Extracted records:

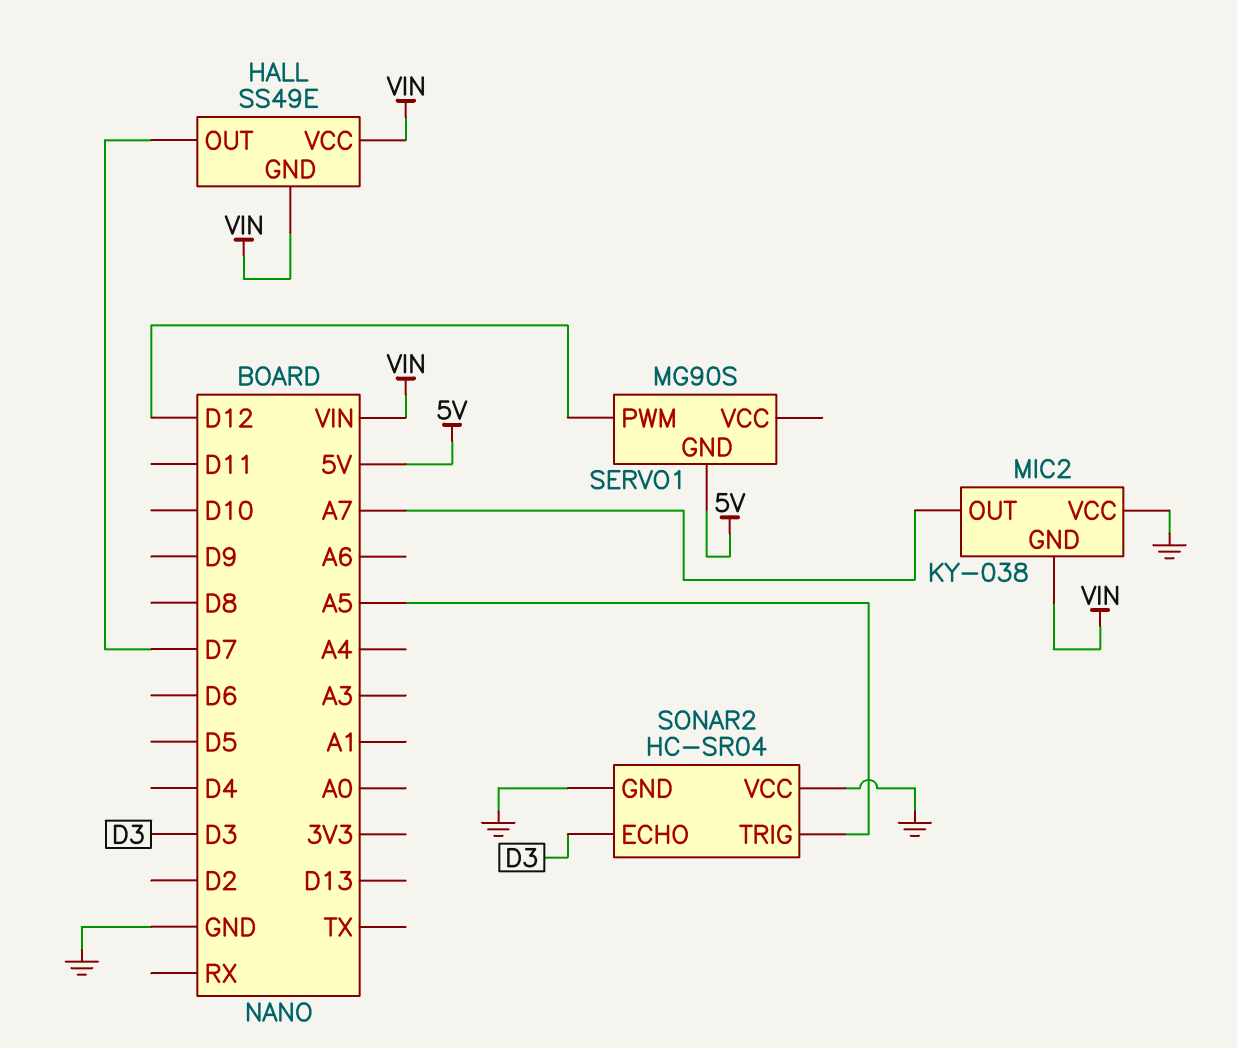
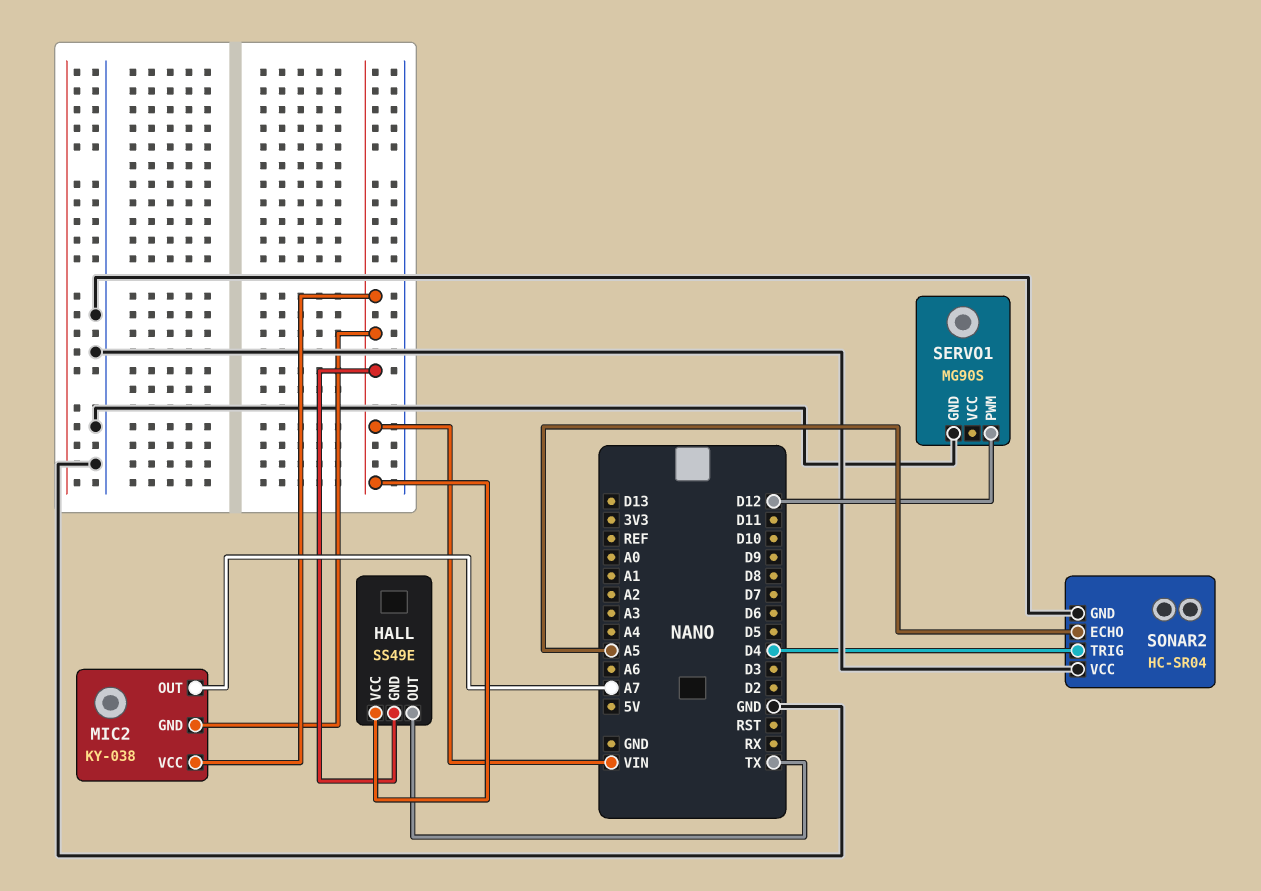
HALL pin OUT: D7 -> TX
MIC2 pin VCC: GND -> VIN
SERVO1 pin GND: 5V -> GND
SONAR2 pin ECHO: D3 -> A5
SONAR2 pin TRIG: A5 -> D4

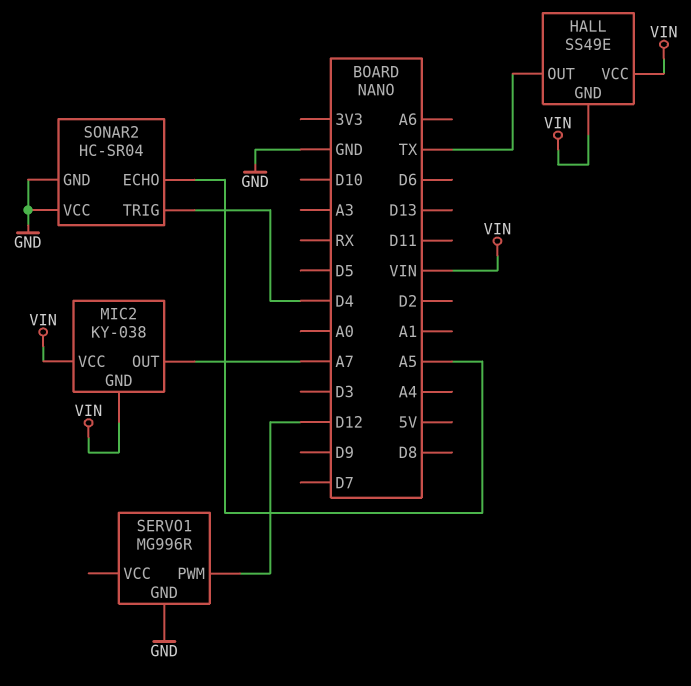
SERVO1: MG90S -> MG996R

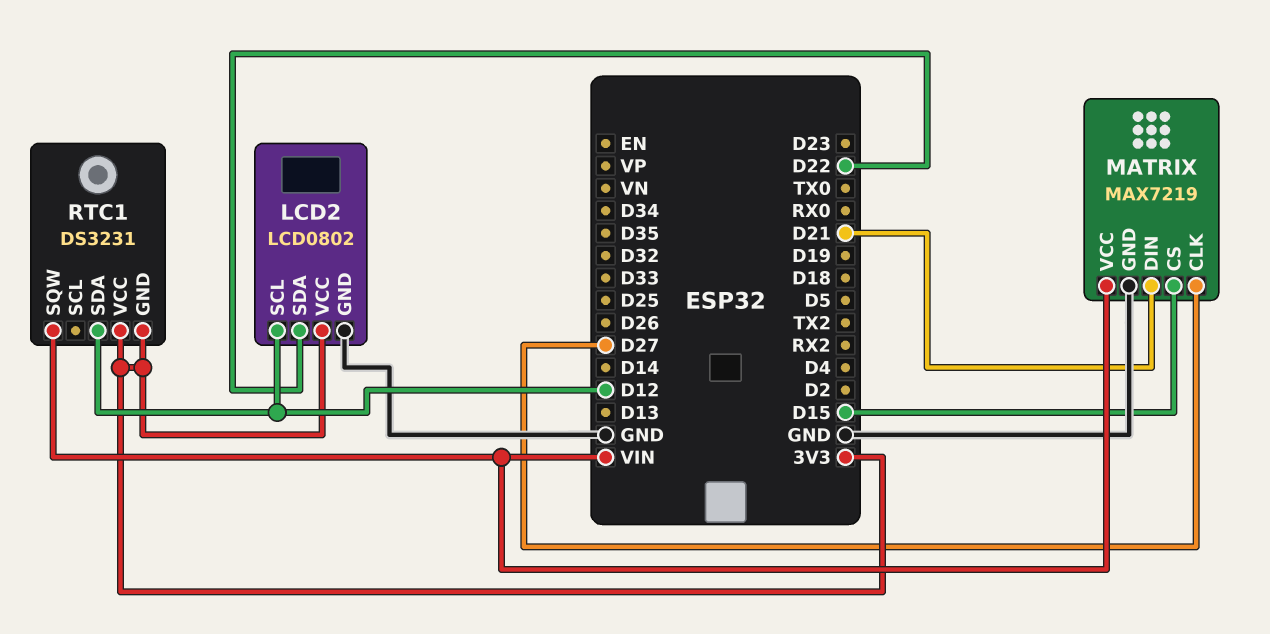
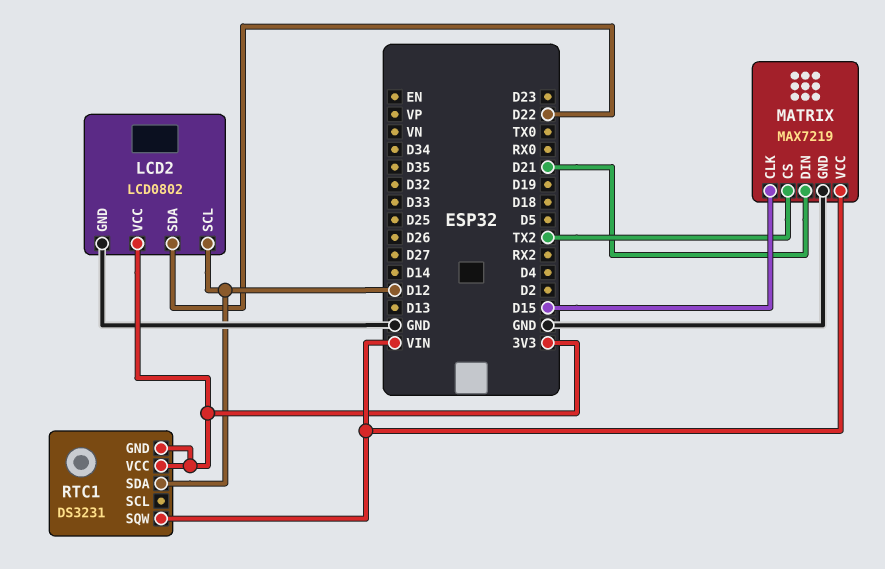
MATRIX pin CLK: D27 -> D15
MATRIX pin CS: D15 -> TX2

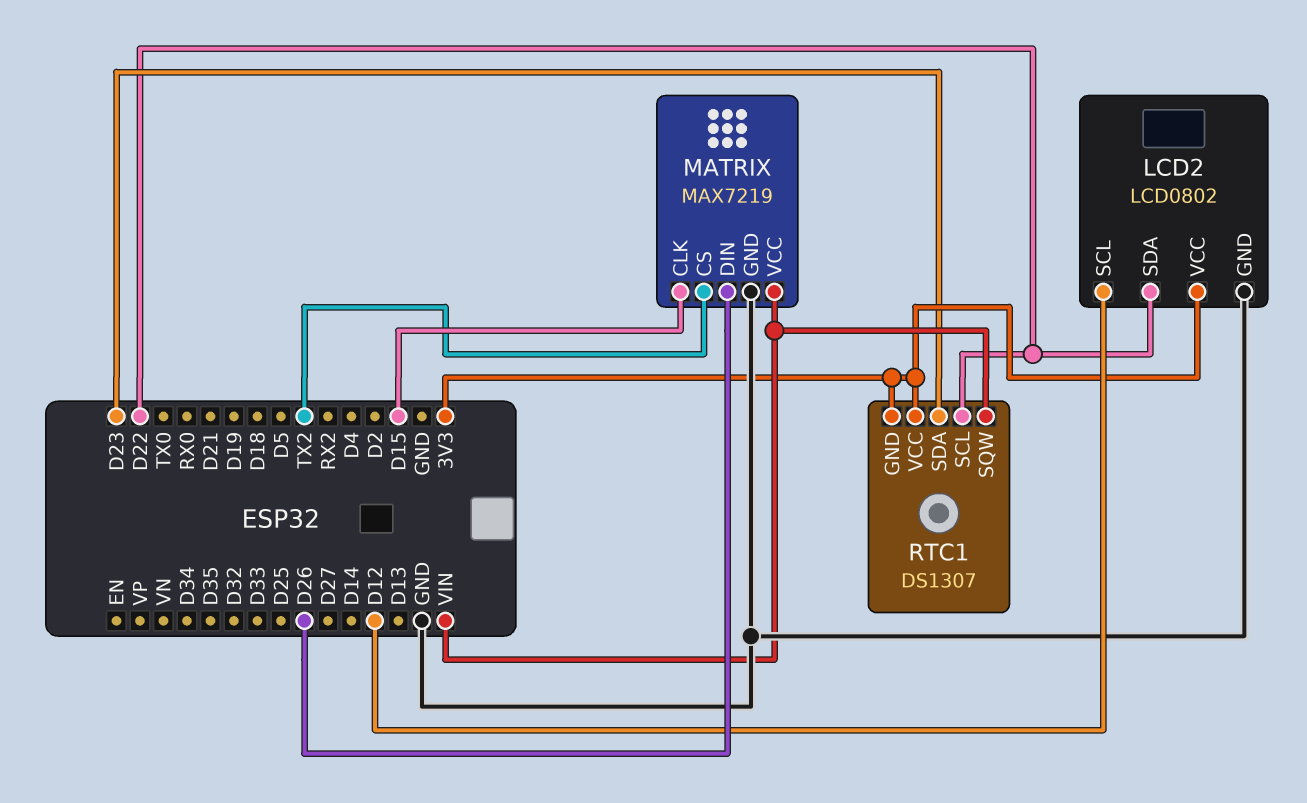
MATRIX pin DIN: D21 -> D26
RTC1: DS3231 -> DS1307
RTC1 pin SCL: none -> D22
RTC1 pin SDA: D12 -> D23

WHAT THE TASK ASKS:
Please repeat every record exactly as it stands, leaving out any pictures.

SOLUTION FOR THIS EXERCISE:
HALL pin OUT: D7 -> TX
MIC2 pin VCC: GND -> VIN
SERVO1 pin GND: 5V -> GND
SONAR2 pin ECHO: D3 -> A5
SONAR2 pin TRIG: A5 -> D4

SERVO1: MG90S -> MG996R

MATRIX pin CLK: D27 -> D15
MATRIX pin CS: D15 -> TX2

MATRIX pin DIN: D21 -> D26
RTC1: DS3231 -> DS1307
RTC1 pin SCL: none -> D22
RTC1 pin SDA: D12 -> D23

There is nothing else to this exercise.